◆ **Extracted records**
== Segment start ==

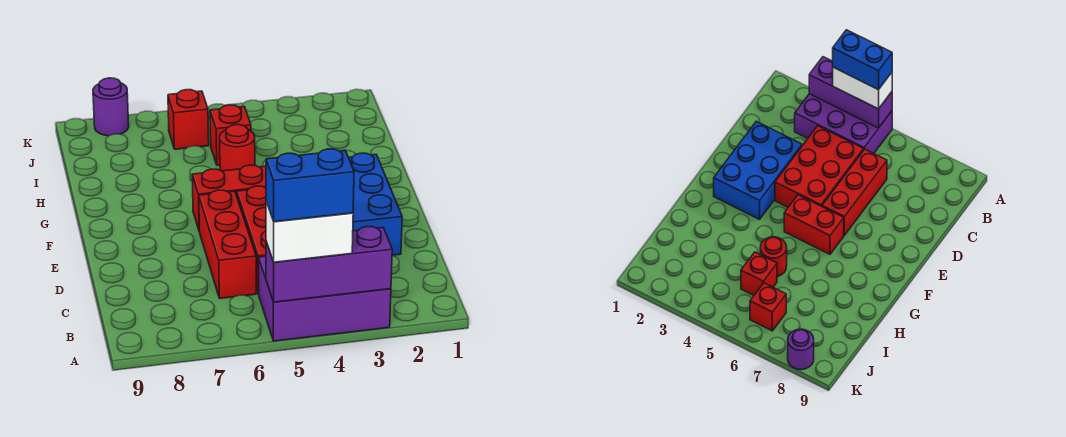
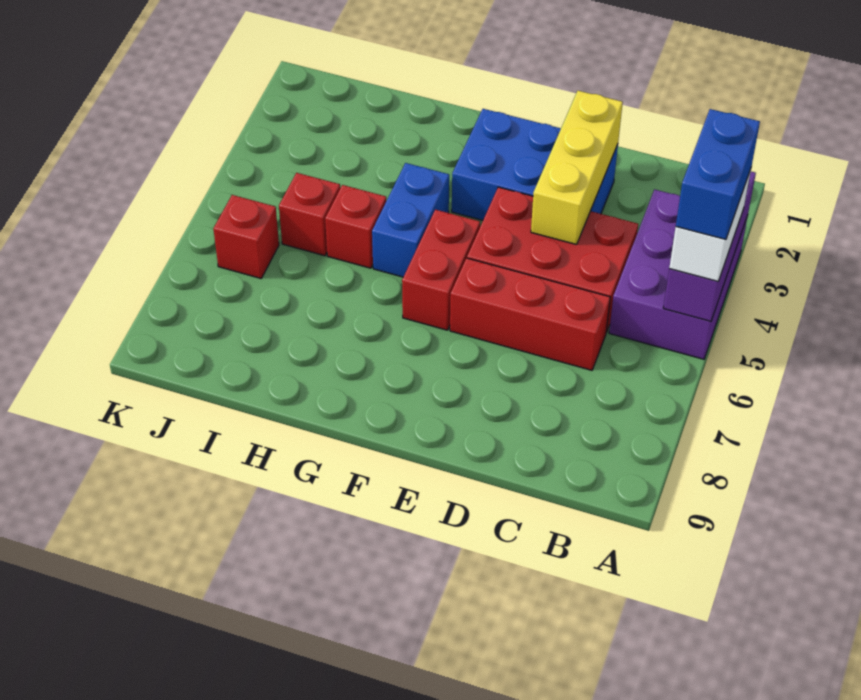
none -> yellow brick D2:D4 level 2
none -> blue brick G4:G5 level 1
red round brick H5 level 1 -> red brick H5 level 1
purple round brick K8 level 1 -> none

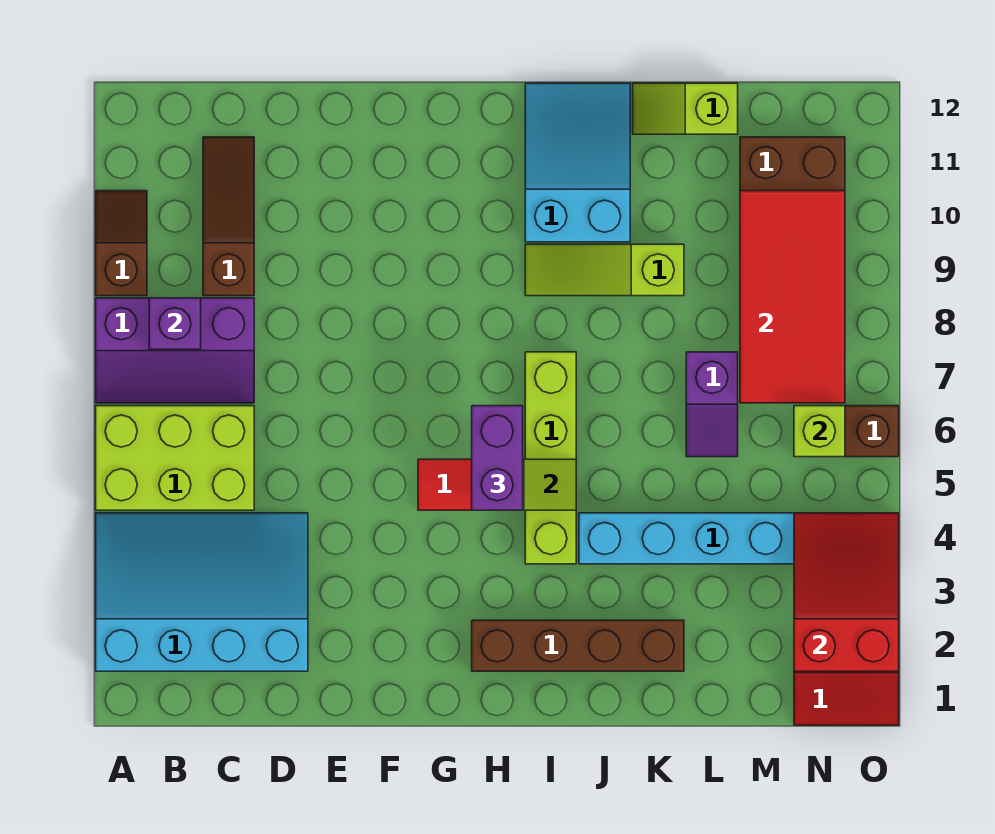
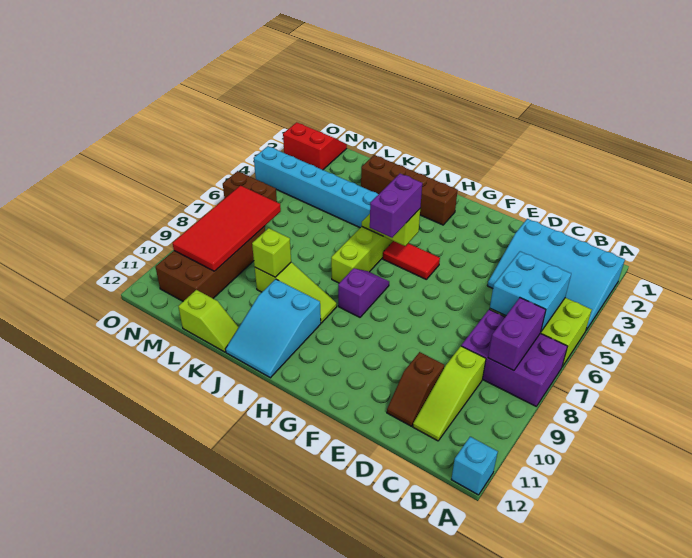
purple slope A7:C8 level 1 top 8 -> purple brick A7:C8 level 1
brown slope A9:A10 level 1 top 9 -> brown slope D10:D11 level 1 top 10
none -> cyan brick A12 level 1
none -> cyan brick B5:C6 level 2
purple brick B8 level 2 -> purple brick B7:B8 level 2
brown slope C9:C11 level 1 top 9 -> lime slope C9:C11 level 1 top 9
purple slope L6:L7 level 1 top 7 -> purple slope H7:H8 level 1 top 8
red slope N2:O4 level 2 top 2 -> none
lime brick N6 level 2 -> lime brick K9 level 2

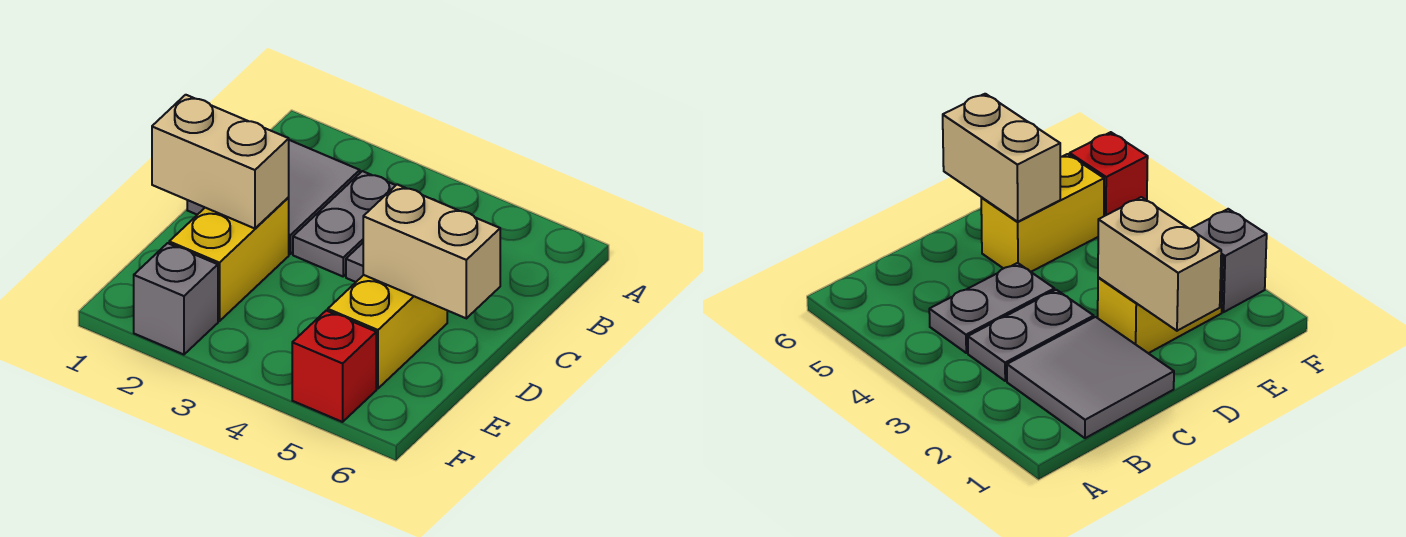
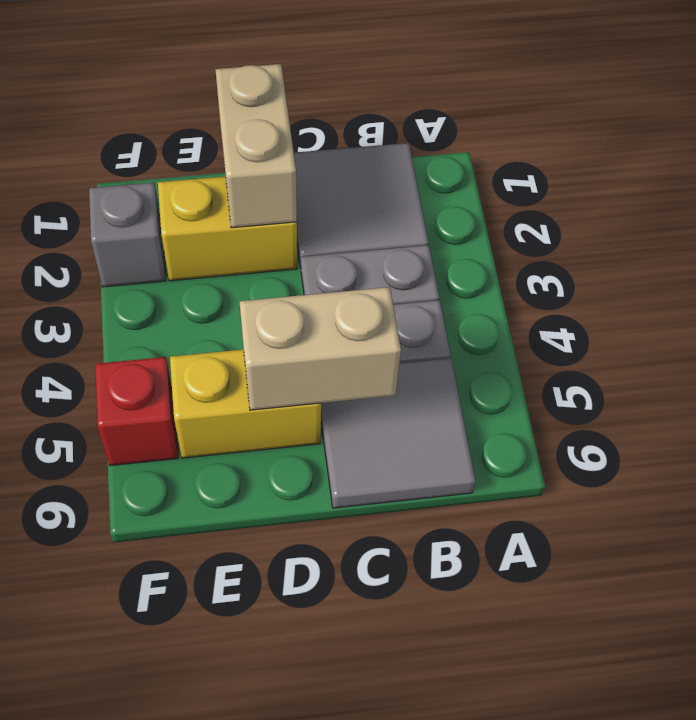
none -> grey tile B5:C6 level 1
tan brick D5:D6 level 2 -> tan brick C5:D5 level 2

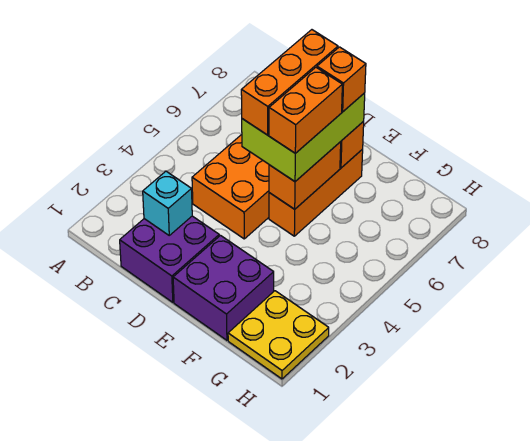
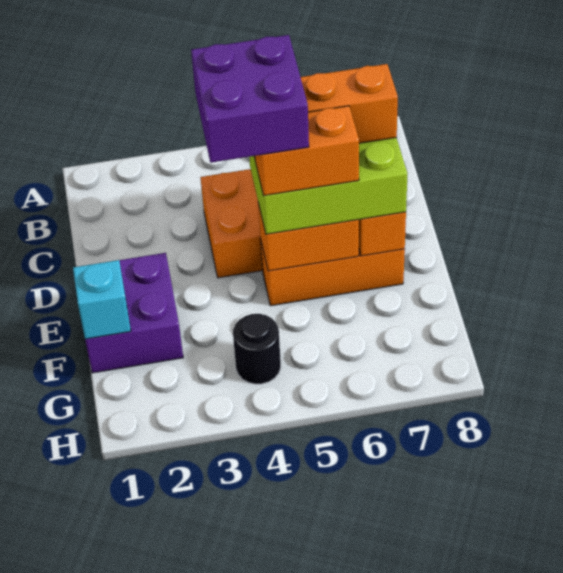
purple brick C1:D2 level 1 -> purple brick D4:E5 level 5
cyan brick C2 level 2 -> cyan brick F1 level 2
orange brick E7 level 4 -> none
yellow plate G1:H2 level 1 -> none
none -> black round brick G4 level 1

== Segment end ==

◆ **What is needed**
The string "none" may appear on lines of the data above; give the number of those lines and nothing more.

◆ **Written solution**
10